* START *

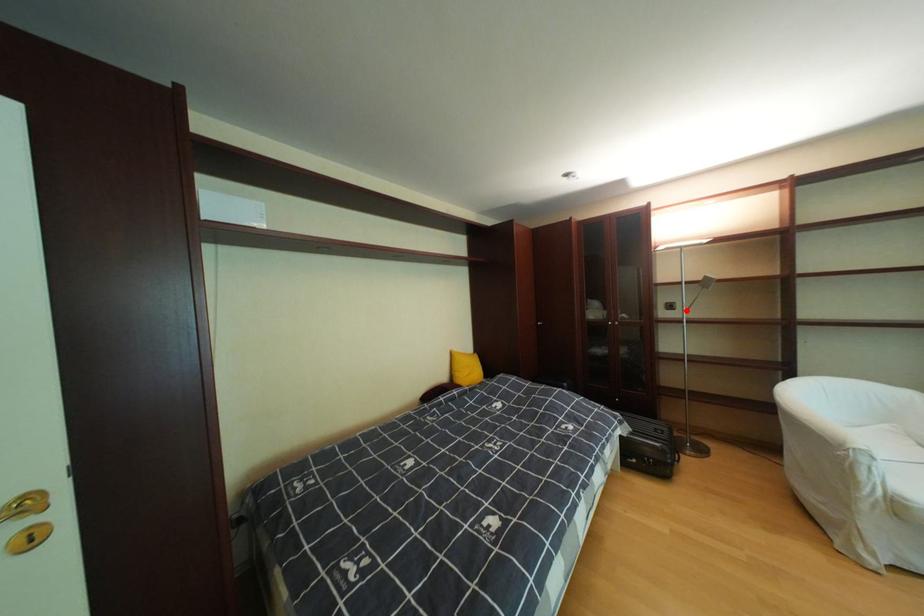
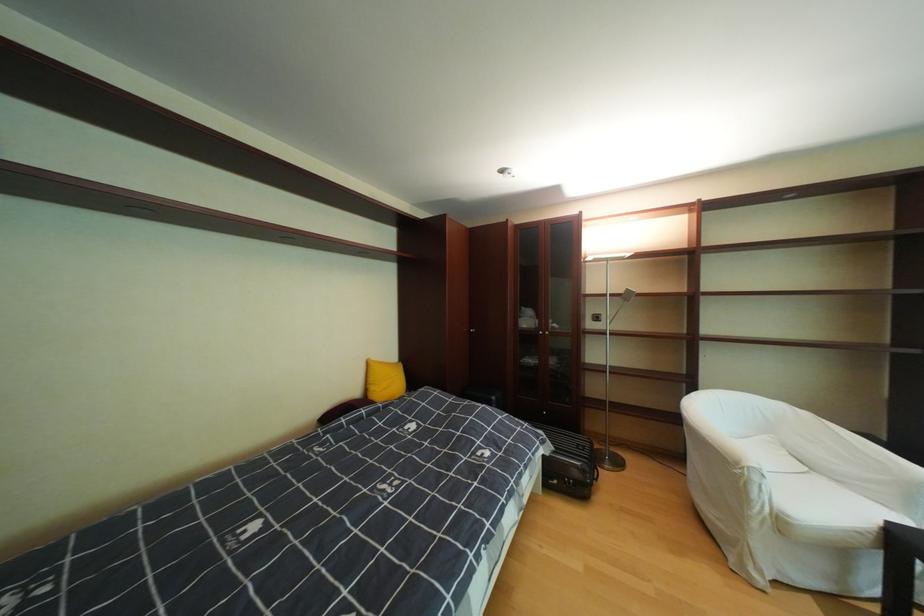
Locate, in the second image, the point that corresponds to the highlighted location in the first image.

(612, 322)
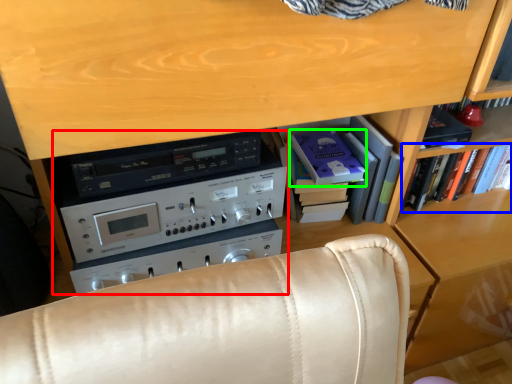
Question: Which object is positioned closest to appliance (highlighted by a red box)? Select from book (highlighted by a blue box) and paperback book (highlighted by a green box).

Choices:
 (A) book
 (B) paperback book

Answer: (B)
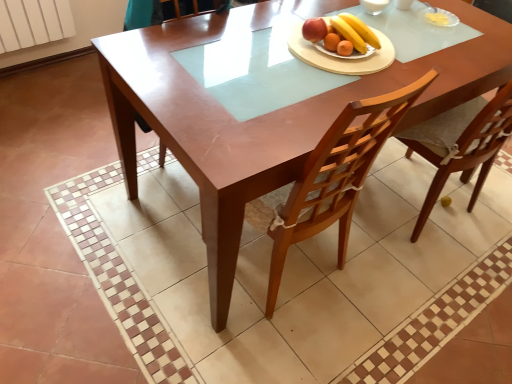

* END *

# Task to carry out:
Reproduce the text of all the records above verbatim, leaving the pictures out.

# Task result:
Locate, in the second image, the point that corresponds to the highlighted location in the first image.

(612, 322)
Question: Which object is positioned closest to appliance (highlighted by a red box)? Select from book (highlighted by a blue box) and paperback book (highlighted by a green box).

Choices:
 (A) book
 (B) paperback book

Answer: (B)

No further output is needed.